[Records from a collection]

= = = = =

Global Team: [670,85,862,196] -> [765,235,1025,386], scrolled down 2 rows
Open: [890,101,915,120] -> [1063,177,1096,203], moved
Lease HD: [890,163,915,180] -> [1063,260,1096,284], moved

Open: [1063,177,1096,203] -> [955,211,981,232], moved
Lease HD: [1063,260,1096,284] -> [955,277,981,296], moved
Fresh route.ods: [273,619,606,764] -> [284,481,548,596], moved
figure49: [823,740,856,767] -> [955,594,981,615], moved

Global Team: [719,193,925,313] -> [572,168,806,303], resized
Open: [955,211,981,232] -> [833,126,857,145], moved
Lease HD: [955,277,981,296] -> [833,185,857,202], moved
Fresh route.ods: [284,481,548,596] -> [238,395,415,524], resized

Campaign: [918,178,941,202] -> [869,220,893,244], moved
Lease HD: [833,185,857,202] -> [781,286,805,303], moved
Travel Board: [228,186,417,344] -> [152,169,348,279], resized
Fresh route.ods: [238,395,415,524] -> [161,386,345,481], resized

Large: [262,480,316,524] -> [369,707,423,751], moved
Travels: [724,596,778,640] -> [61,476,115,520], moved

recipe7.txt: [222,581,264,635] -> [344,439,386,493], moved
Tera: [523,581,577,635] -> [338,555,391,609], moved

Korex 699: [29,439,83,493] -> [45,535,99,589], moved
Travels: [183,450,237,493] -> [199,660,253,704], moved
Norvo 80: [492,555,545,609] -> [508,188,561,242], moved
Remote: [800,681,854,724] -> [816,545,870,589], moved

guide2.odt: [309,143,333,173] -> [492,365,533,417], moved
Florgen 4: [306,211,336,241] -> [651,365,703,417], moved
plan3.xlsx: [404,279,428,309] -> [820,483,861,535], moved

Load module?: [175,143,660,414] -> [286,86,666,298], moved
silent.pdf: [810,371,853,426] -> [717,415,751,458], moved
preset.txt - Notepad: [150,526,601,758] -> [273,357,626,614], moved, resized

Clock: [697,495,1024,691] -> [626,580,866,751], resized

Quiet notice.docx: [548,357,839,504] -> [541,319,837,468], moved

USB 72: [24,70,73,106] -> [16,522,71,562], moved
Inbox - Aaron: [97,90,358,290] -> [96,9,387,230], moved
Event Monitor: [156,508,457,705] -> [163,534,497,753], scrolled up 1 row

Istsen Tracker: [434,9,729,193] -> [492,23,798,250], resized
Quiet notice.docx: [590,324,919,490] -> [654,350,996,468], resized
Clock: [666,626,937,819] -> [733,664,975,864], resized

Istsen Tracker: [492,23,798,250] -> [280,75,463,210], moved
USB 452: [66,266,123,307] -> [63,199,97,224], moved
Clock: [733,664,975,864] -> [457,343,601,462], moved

= = = = =

→ **Exercise goal**:
With the first line of the records as the start and the line holding "Lease HD: [1063,260,1096,284]" as the end, please copy exactly those lines and no others.

→ **Solution to the exercise**:
Global Team: [670,85,862,196] -> [765,235,1025,386], scrolled down 2 rows
Open: [890,101,915,120] -> [1063,177,1096,203], moved
Lease HD: [890,163,915,180] -> [1063,260,1096,284], moved

Open: [1063,177,1096,203] -> [955,211,981,232], moved
Lease HD: [1063,260,1096,284] -> [955,277,981,296], moved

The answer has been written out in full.